## TASK
Transcribe exactly the entries from the "The size of" line to the end, both included, minus pictures.

——————————

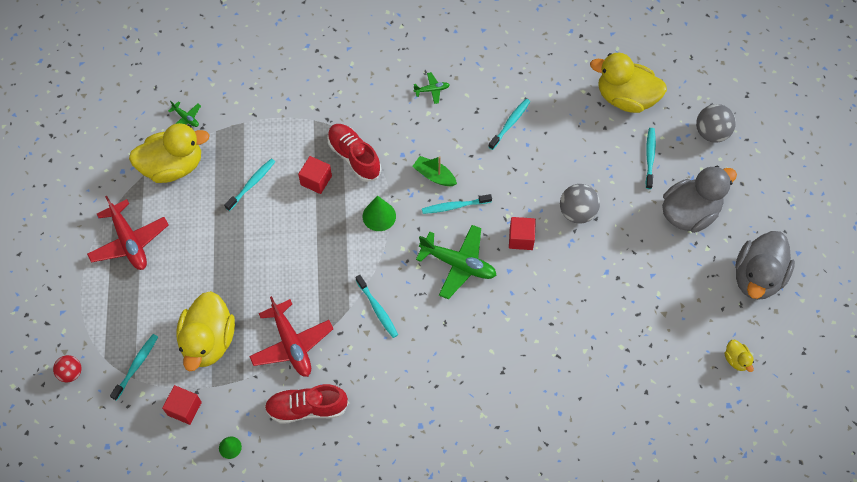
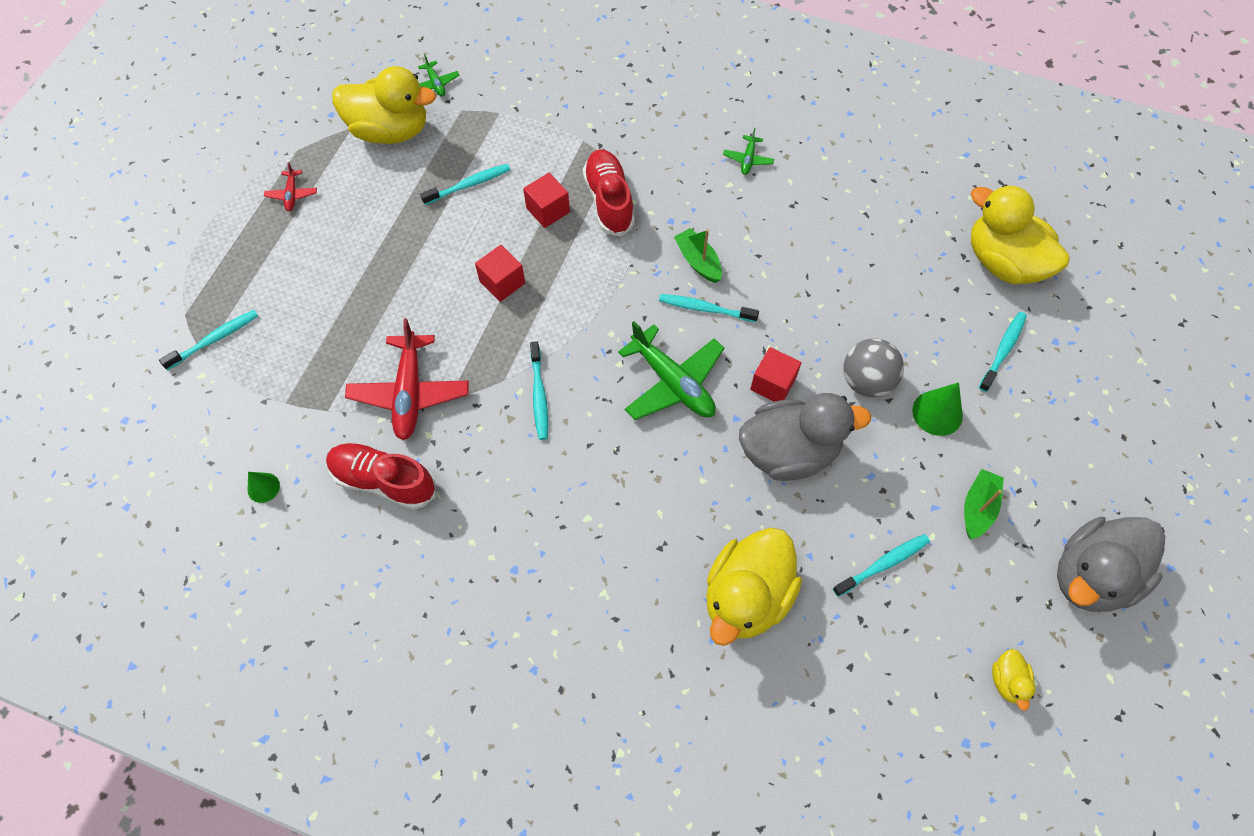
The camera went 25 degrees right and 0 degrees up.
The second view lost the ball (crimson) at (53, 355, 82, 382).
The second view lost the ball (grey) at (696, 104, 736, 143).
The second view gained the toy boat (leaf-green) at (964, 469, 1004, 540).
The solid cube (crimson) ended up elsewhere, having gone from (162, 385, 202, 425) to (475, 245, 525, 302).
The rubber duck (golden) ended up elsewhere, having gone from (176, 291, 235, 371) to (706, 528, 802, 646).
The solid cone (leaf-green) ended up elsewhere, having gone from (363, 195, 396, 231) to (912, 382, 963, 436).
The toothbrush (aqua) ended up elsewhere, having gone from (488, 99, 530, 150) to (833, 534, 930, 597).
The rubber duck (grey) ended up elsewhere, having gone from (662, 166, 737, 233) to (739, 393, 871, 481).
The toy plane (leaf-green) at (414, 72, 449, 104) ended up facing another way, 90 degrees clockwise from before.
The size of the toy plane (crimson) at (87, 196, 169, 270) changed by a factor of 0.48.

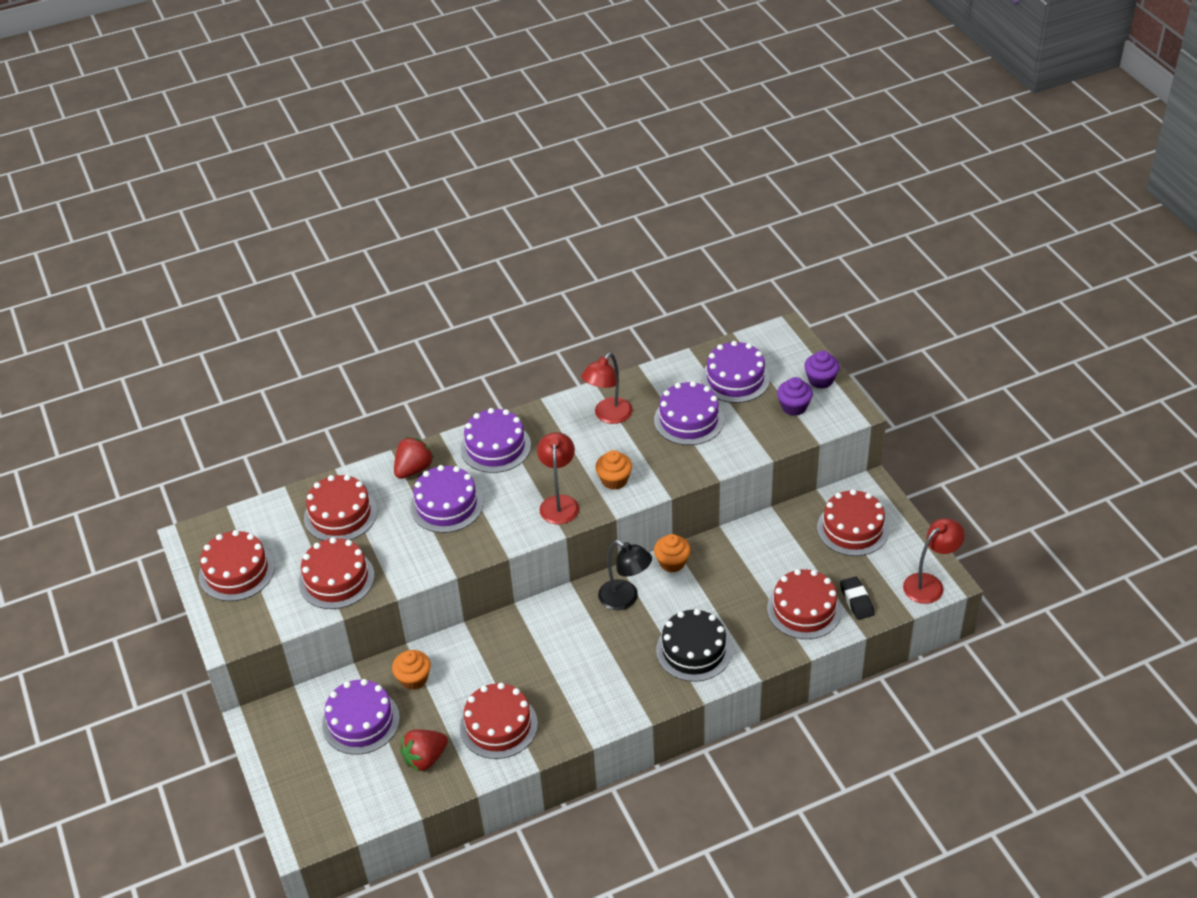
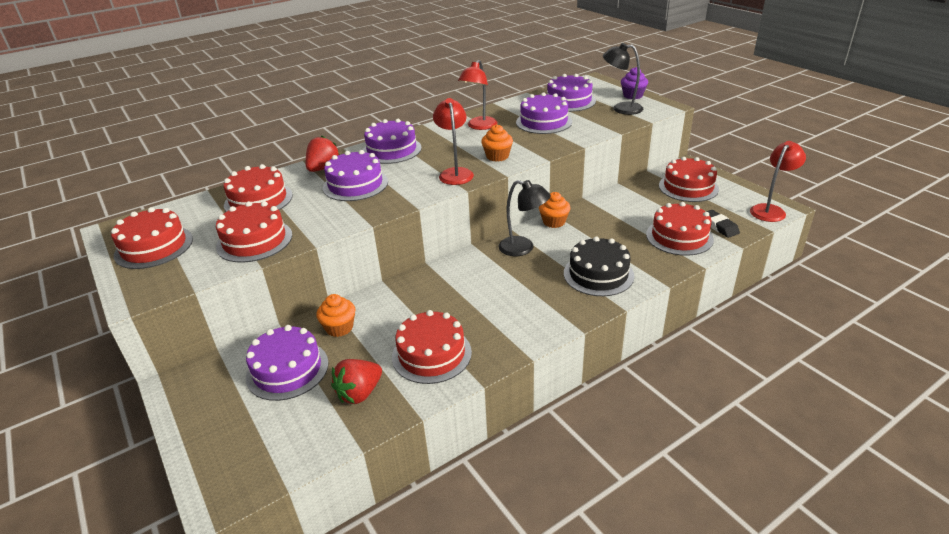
The camera went 10 degrees left and 10 degrees down.
Where the cupcake (royal purple) stood at (777, 377, 813, 416), the desk lamp (black) came to stand at (603, 43, 643, 115).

——————————

## RESPONSE TO THIS TASK
The size of the toy plane (crimson) at (87, 196, 169, 270) changed by a factor of 0.48.

The camera went 10 degrees left and 10 degrees down.
Where the cupcake (royal purple) stood at (777, 377, 813, 416), the desk lamp (black) came to stand at (603, 43, 643, 115).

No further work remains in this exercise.